Wherever the word "none" occurs in the lines below, copy the whole line.

Excerpted data:
----

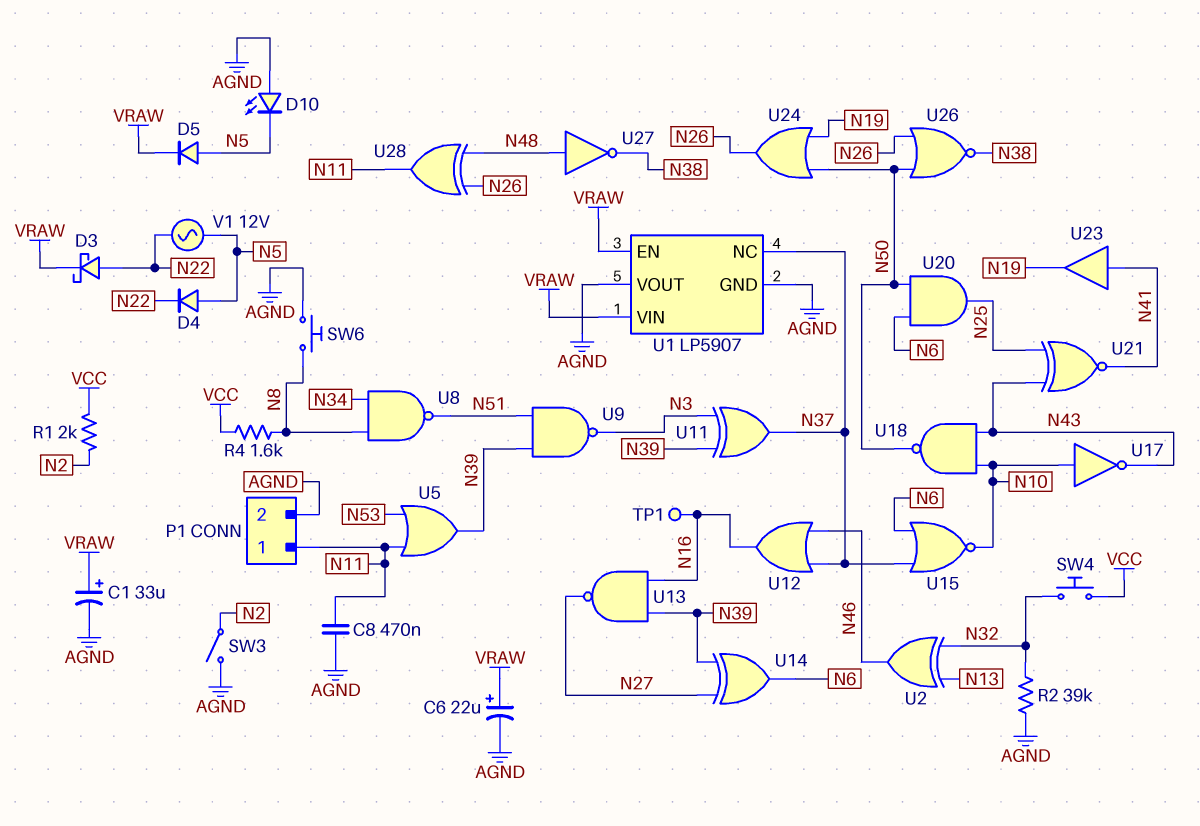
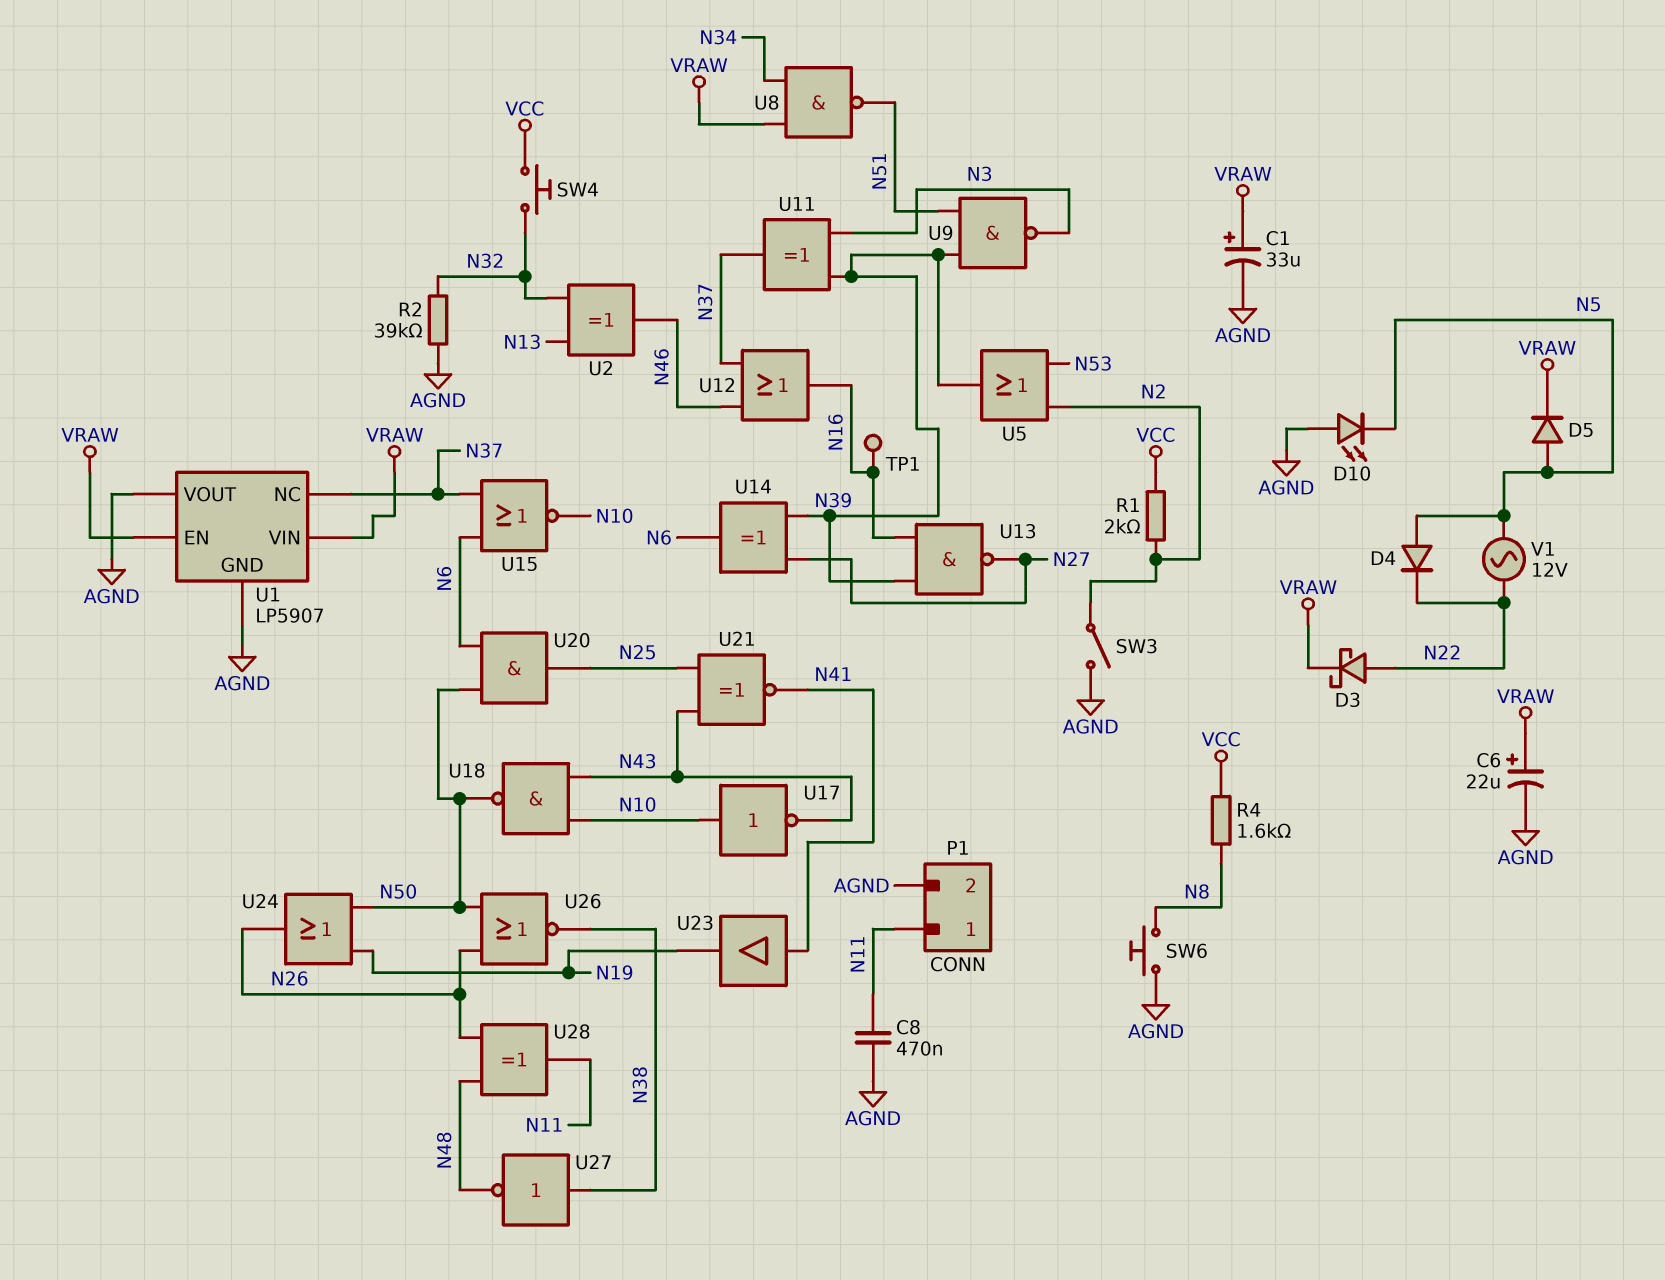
U5: OR (in N11, in N53, out N39) -> OR (in N2, in N53, out N39)
U8: NAND (in N8, in N34, out N51) -> NAND (in N34, in VRAW, out N51)
U27: NOT (in N48, out N38) -> NOT (in N38, out N48)

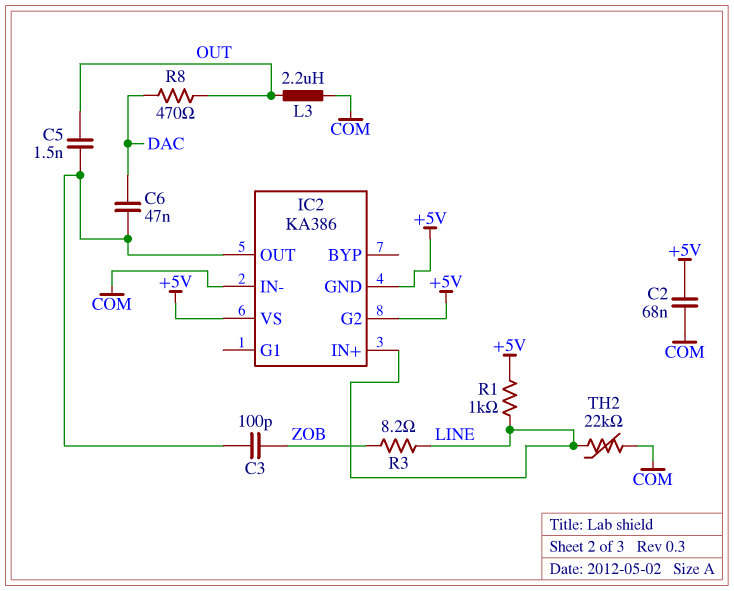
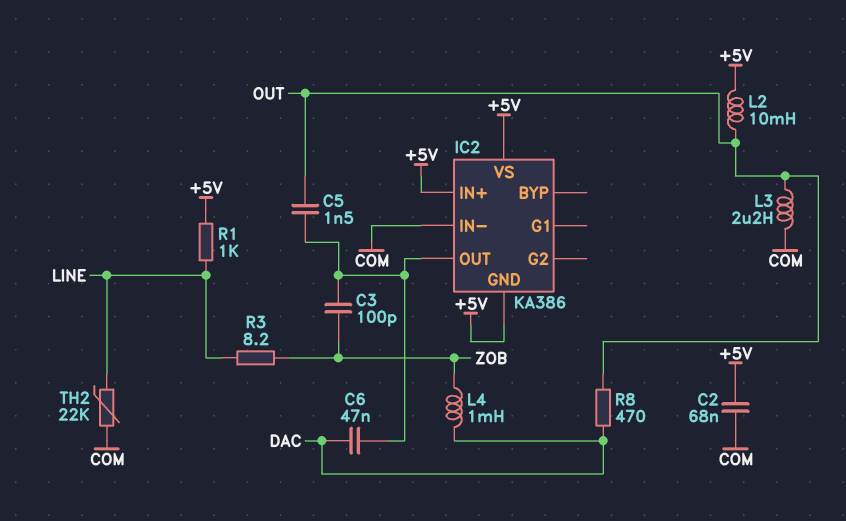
IC2 pin G2: +5V -> none
IC2 pin IN+: LINE -> +5V
L2: none -> 10mH (+5V, OUT)
L4: none -> 1mH (DAC, ZOB)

----

Task response:
IC2 pin G2: +5V -> none
L2: none -> 10mH (+5V, OUT)
L4: none -> 1mH (DAC, ZOB)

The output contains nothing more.